(Set exercise) Reproduce every text line of the listing below character for character, omitting the pictures.

########################################

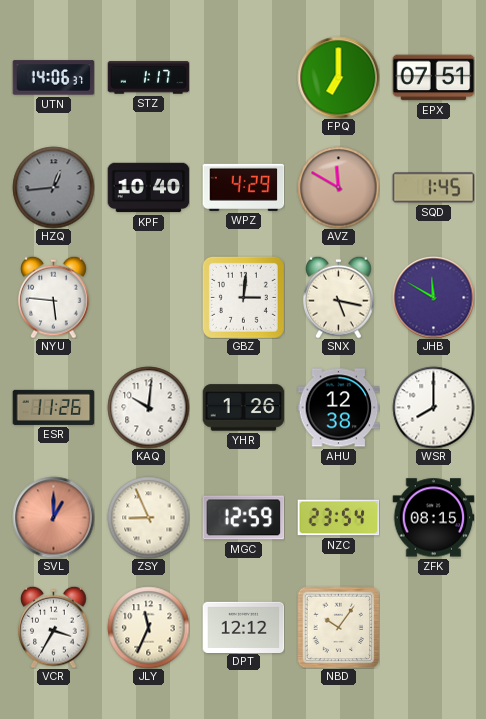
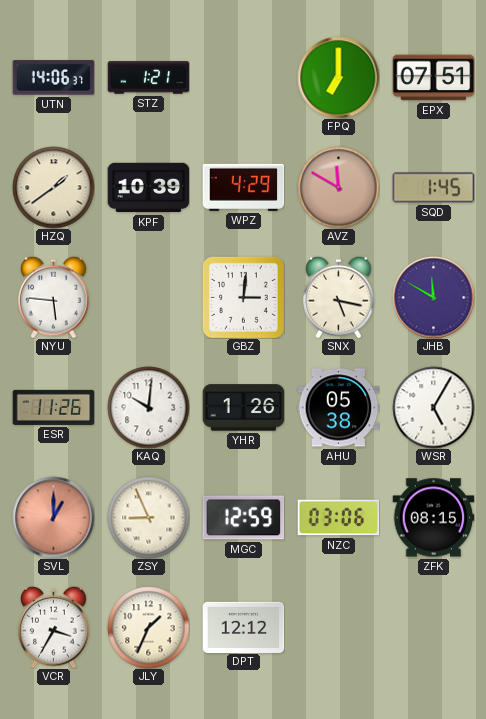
STZ: 1:17 -> 1:21
HZQ: 12:44 -> 1:39
HZQ dial: grey -> cream
KPF: 10:40 -> 10:39
AHU: 12:38 -> 05:38
WSR: 8:00 -> 5:05
NZC: 23:54 -> 03:06
JLY: 11:34 -> 1:34
NBD: 10:06 -> none
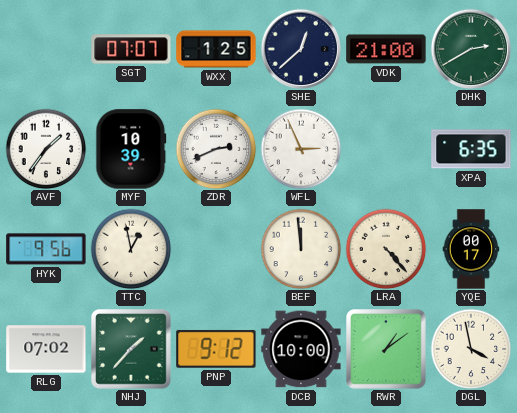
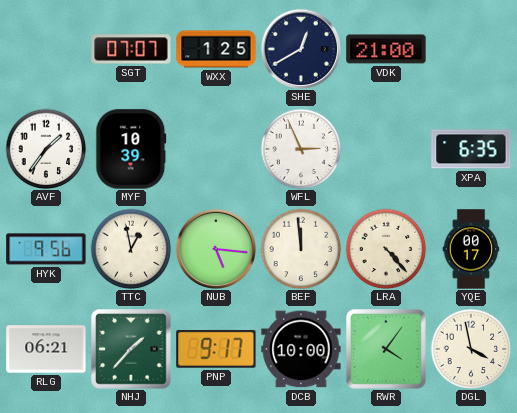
SHE: 12:38 -> 12:40
DHK: 2:40 -> none
ZDR: 2:41 -> none
NUB: none -> 5:16
RLG: 07:02 -> 06:21
PNP: 9:12 -> 9:17
RWR: 1:09 -> 4:06
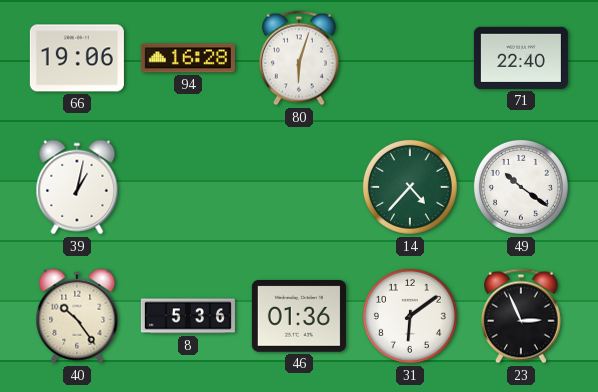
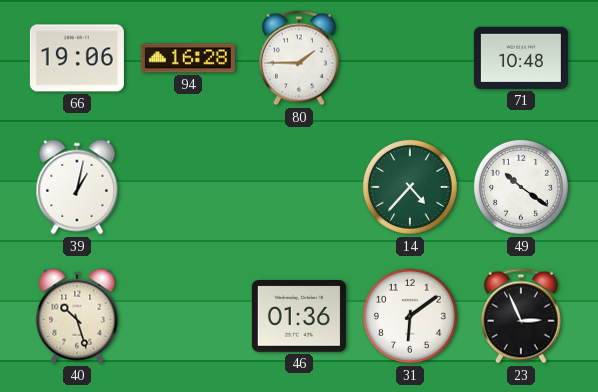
80: 6:03 -> 1:45
71: 22:40 -> 10:48
40: 10:24 -> 10:27
8: 5:36 -> none
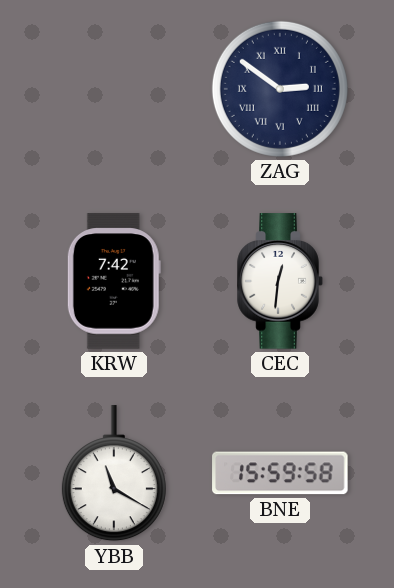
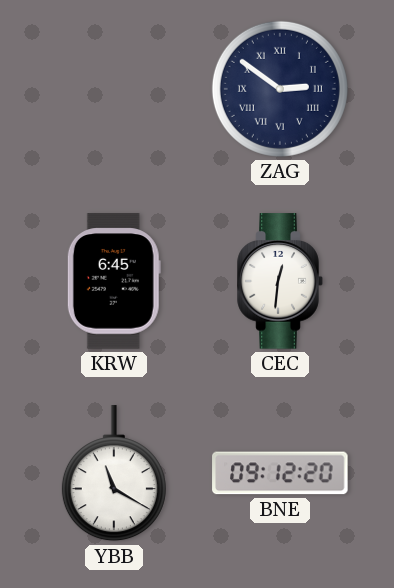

########################################

(Exercise answer)
STZ: 1:17 -> 1:21
HZQ: 12:44 -> 1:39
HZQ dial: grey -> cream
KPF: 10:40 -> 10:39
AHU: 12:38 -> 05:38
WSR: 8:00 -> 5:05
NZC: 23:54 -> 03:06
JLY: 11:34 -> 1:34
NBD: 10:06 -> none
SHE: 12:38 -> 12:40
DHK: 2:40 -> none
ZDR: 2:41 -> none
NUB: none -> 5:16
RLG: 07:02 -> 06:21
PNP: 9:12 -> 9:17
RWR: 1:09 -> 4:06
80: 6:03 -> 1:45
71: 22:40 -> 10:48
40: 10:24 -> 10:27
8: 5:36 -> none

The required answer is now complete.